» Task to carry out
When you copy the data that follows, reproduce every word exactly and leave out the images.

Excerpts from a dataset:
--------
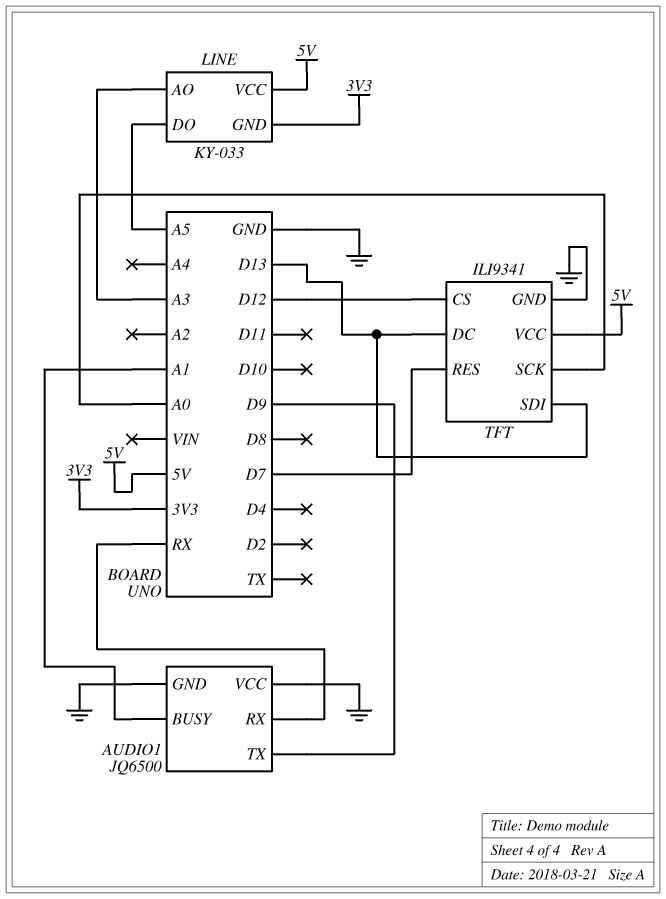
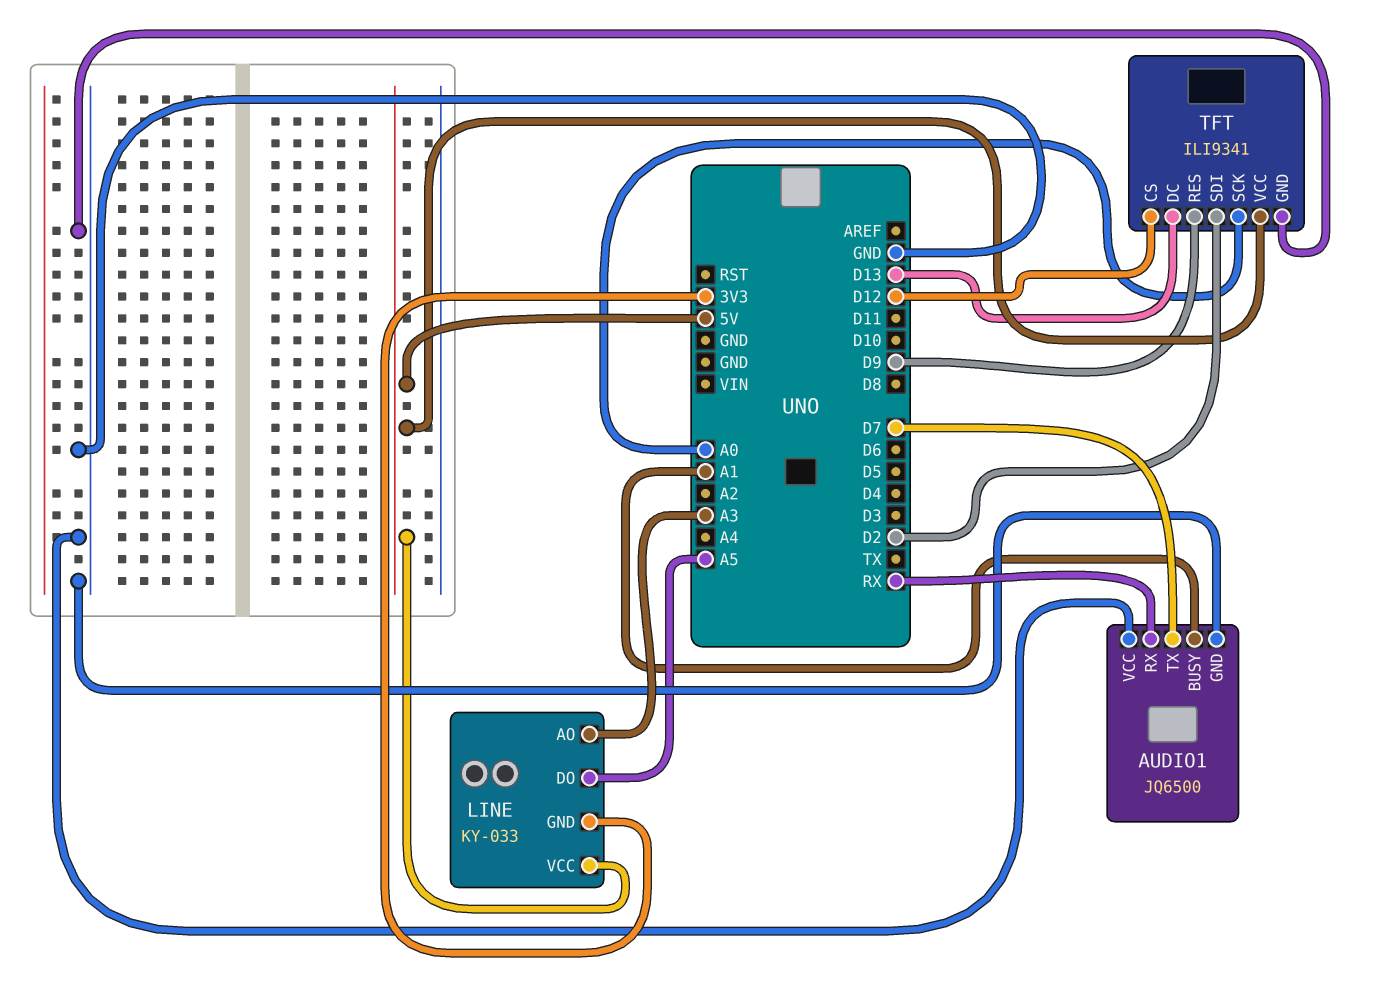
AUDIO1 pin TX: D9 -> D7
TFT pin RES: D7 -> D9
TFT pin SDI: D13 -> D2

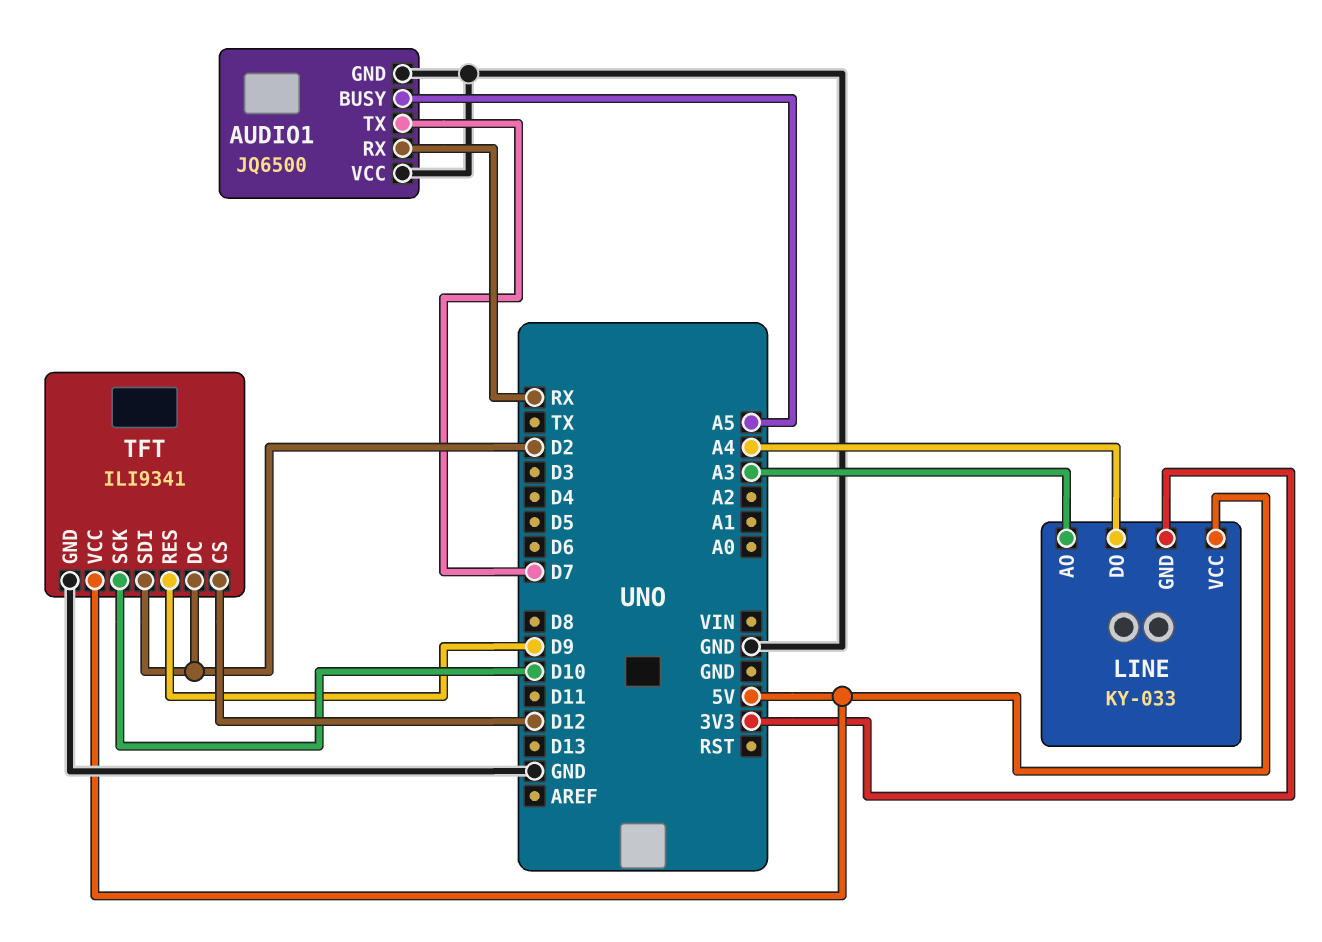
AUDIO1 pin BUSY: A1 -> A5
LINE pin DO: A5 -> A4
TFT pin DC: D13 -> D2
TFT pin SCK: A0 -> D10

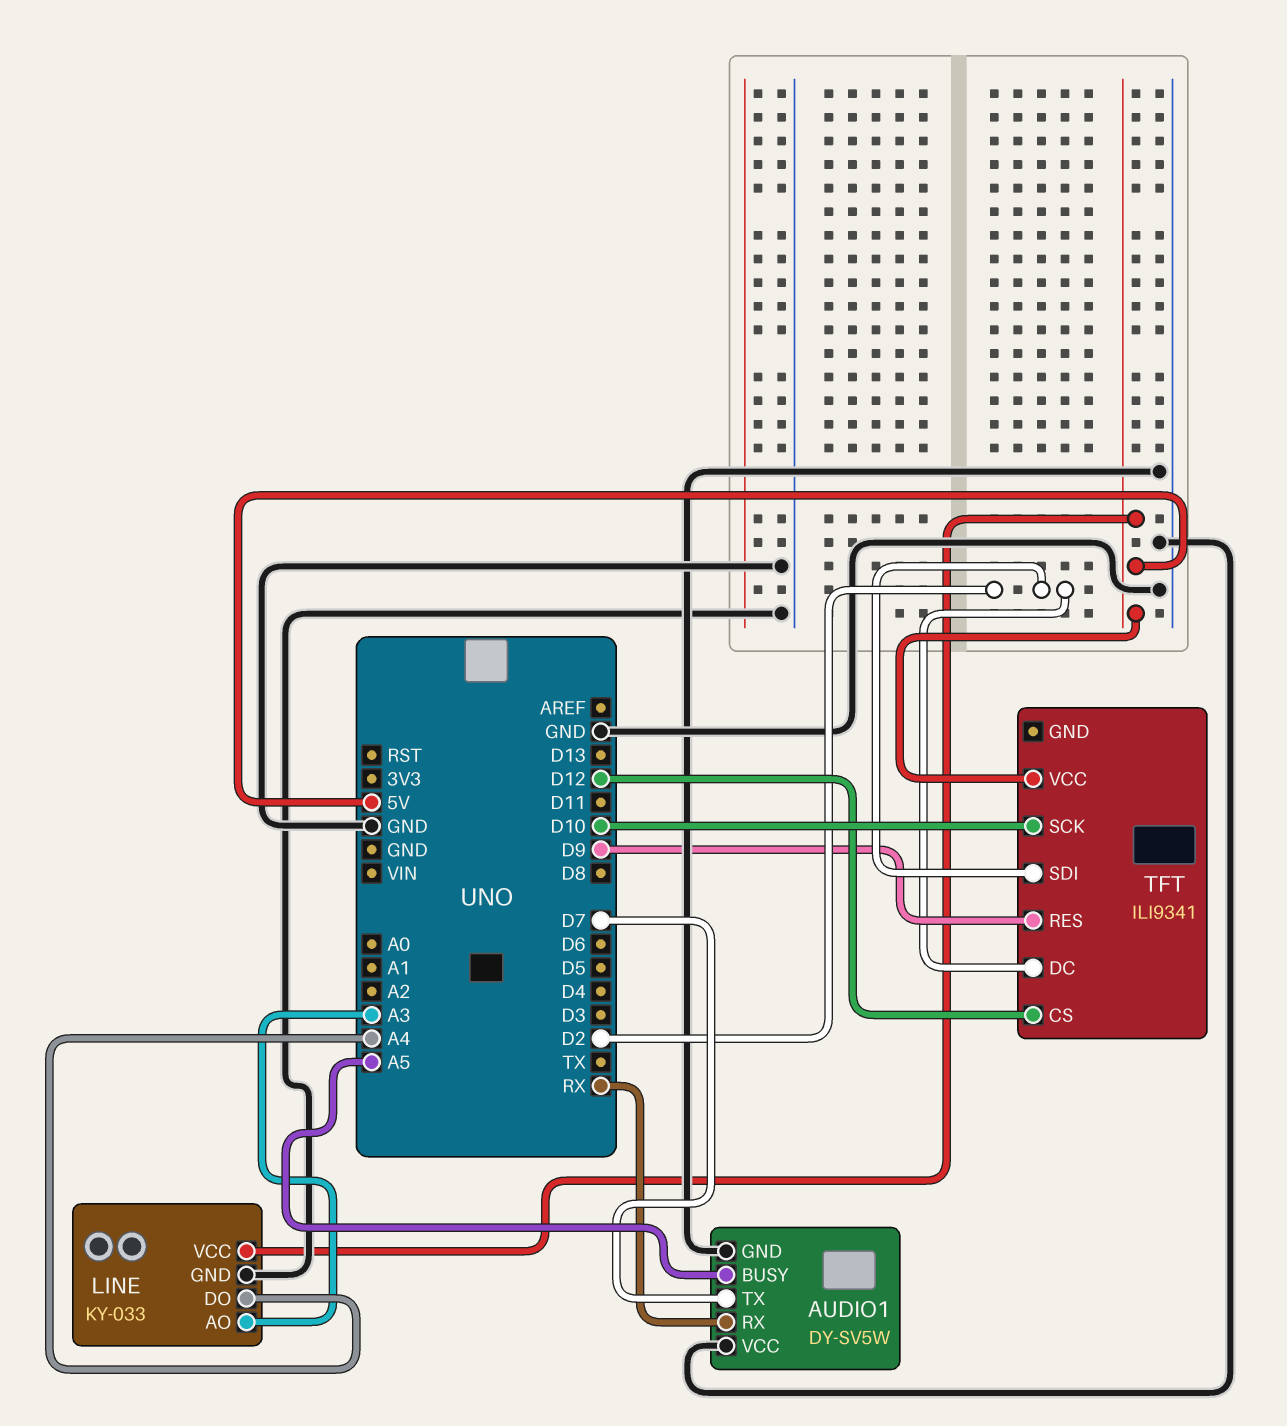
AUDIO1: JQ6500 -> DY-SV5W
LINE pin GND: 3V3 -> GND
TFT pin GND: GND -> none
--------
» Result of the task
AUDIO1 pin TX: D9 -> D7
TFT pin RES: D7 -> D9
TFT pin SDI: D13 -> D2

AUDIO1 pin BUSY: A1 -> A5
LINE pin DO: A5 -> A4
TFT pin DC: D13 -> D2
TFT pin SCK: A0 -> D10

AUDIO1: JQ6500 -> DY-SV5W
LINE pin GND: 3V3 -> GND
TFT pin GND: GND -> none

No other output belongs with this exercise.